PROVIDED INFORMATION.
^^^^
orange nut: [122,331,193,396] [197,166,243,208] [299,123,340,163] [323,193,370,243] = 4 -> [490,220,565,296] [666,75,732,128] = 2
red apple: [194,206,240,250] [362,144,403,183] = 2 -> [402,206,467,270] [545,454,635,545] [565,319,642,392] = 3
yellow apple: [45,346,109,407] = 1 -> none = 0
^^^^
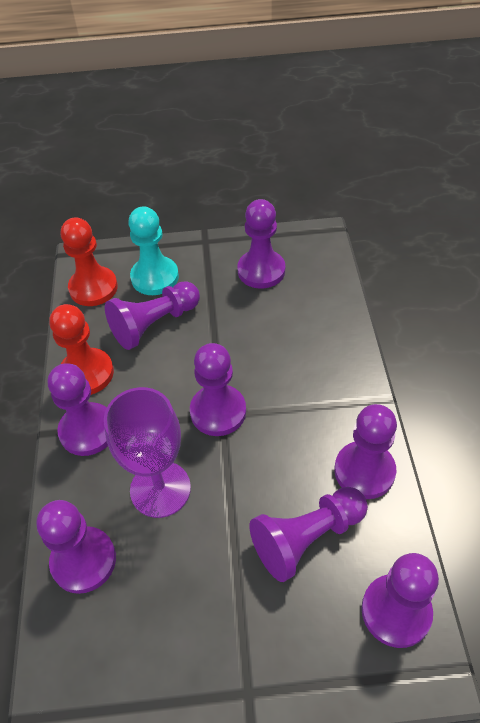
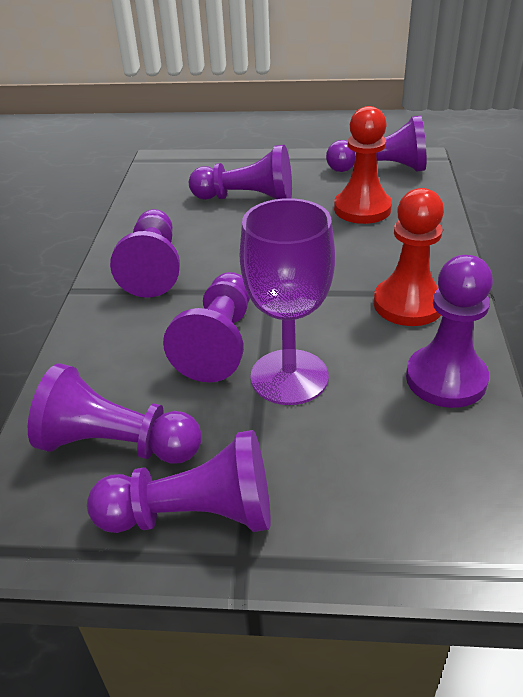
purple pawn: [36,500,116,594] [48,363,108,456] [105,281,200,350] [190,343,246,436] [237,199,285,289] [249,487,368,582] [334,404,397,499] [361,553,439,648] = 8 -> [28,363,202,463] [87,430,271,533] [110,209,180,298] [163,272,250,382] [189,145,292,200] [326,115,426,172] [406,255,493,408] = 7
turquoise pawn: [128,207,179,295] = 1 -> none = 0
^^^^
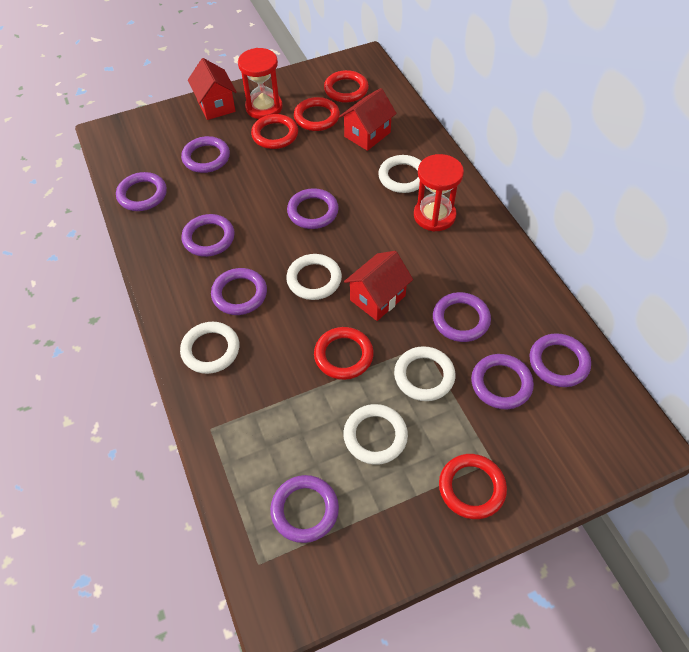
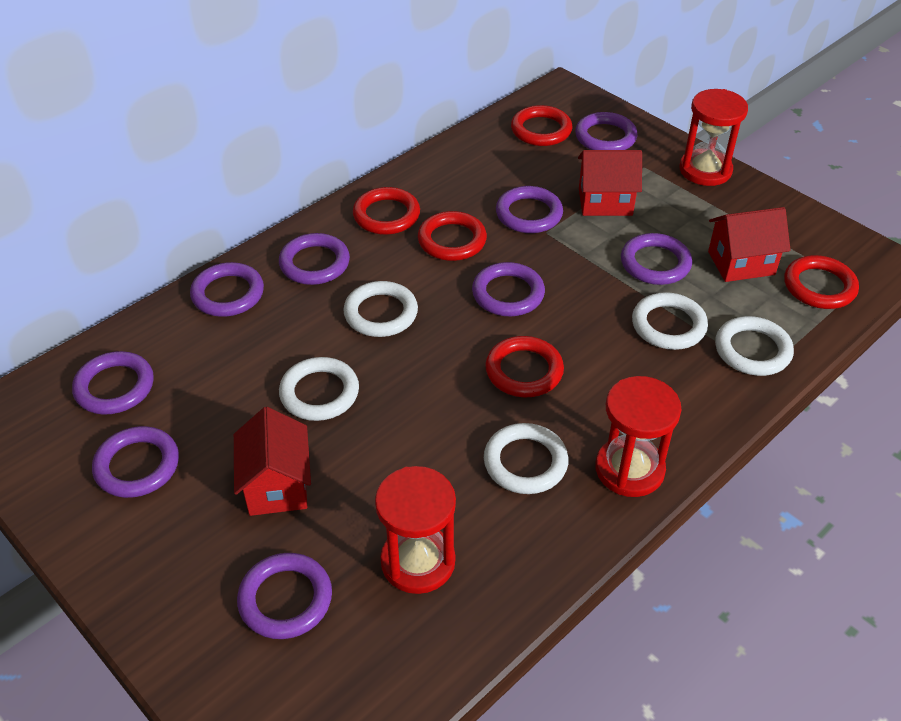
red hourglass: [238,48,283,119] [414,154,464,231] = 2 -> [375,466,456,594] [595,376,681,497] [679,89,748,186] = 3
^^^^
Copy each line of the records containing the string "apple".

red apple: [194,206,240,250] [362,144,403,183] = 2 -> [402,206,467,270] [545,454,635,545] [565,319,642,392] = 3
yellow apple: [45,346,109,407] = 1 -> none = 0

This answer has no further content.